Raw data —
* * *
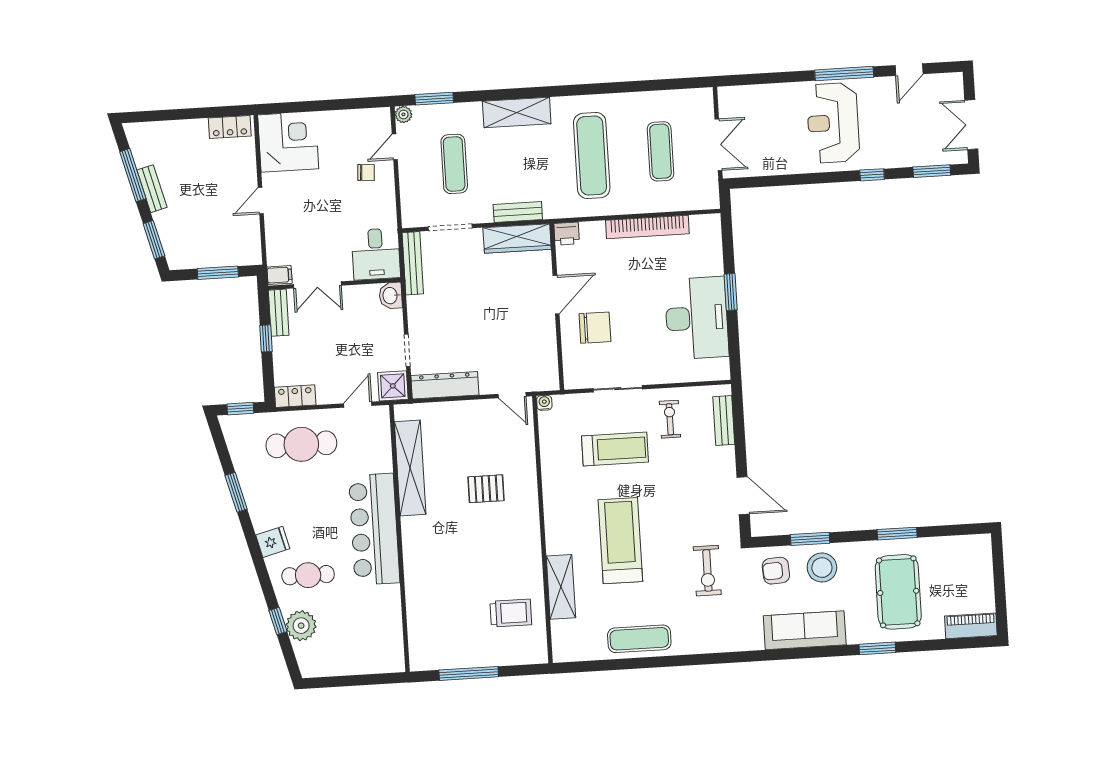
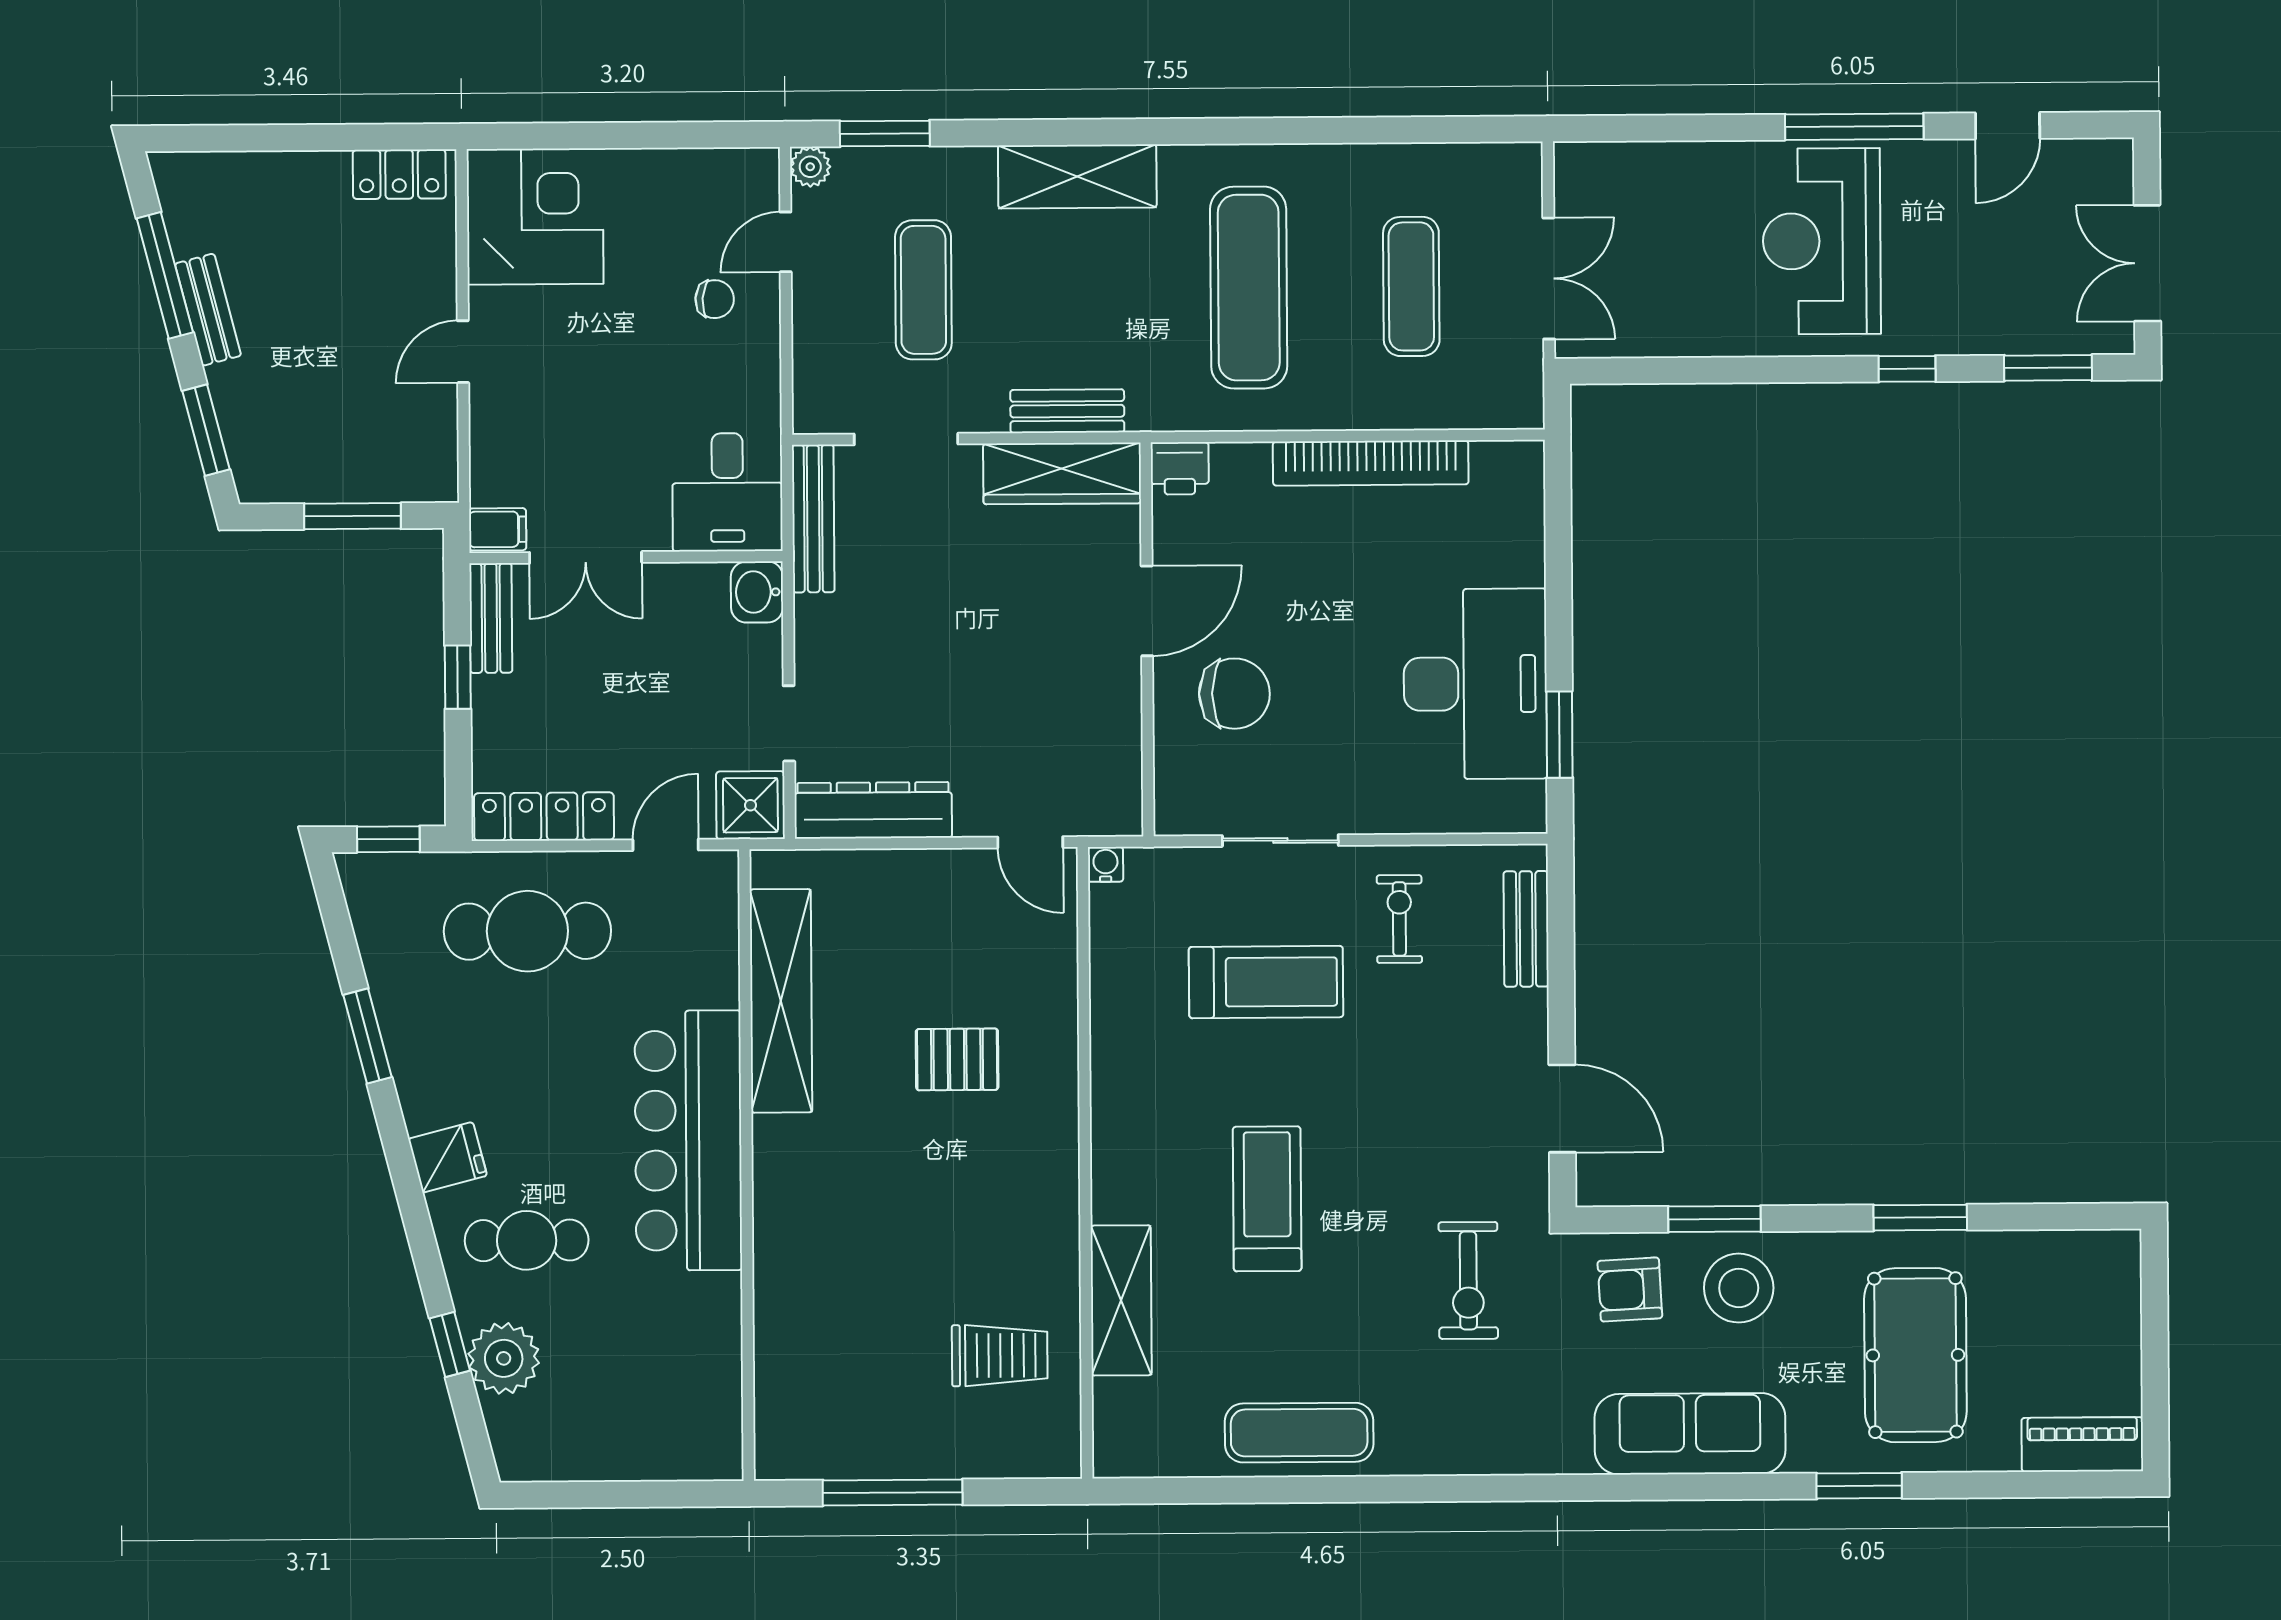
window: (731, 292) -> (1559, 735), moved
locker: (295, 396) -> (544, 817), width x1.53
treadmill: (620, 541) -> (1267, 1199), width x0.73, depth x0.73

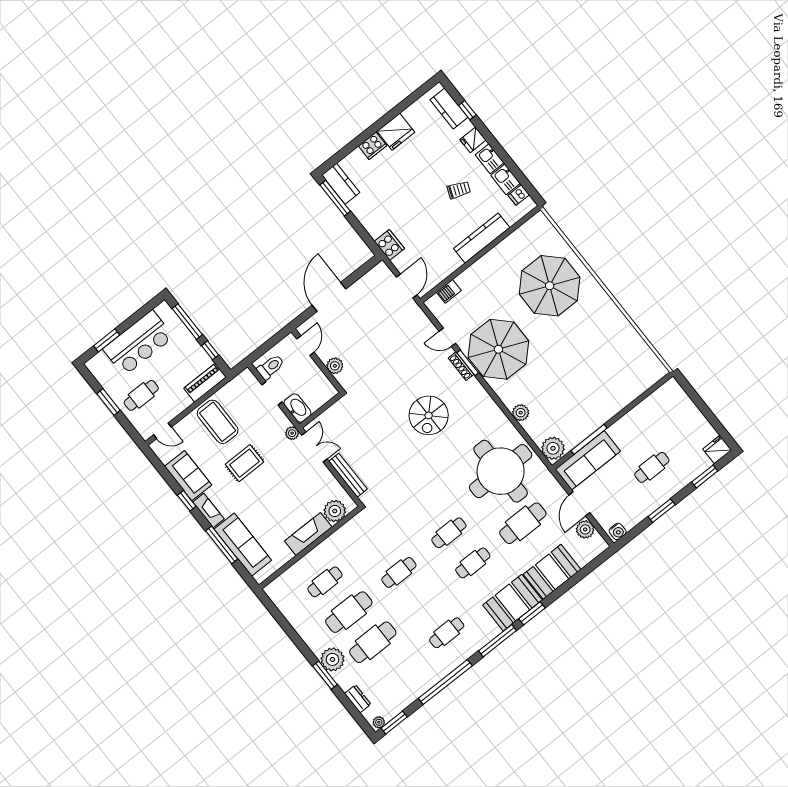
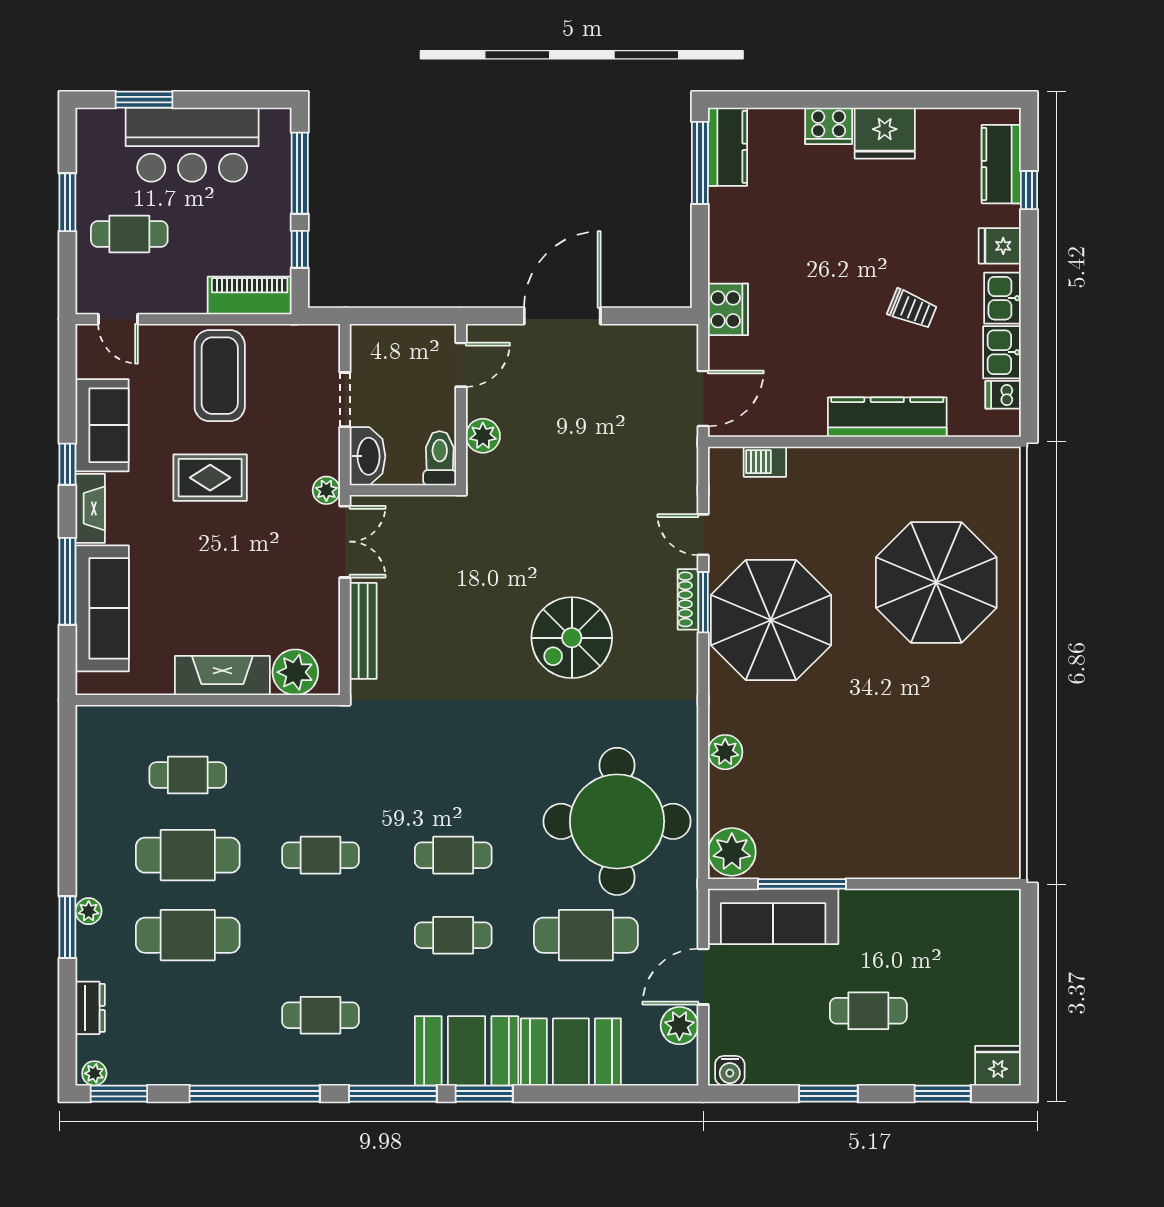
toilet: (271, 367) -> (440, 458), moved, turned -90
plant: (332, 659) -> (89, 911), width x0.53, depth x0.53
* * *
Your objective —
With "width" as the search string, filter the records and return each line that has it.

Problem solution —
locker: (295, 396) -> (544, 817), width x1.53
treadmill: (620, 541) -> (1267, 1199), width x0.73, depth x0.73
plant: (332, 659) -> (89, 911), width x0.53, depth x0.53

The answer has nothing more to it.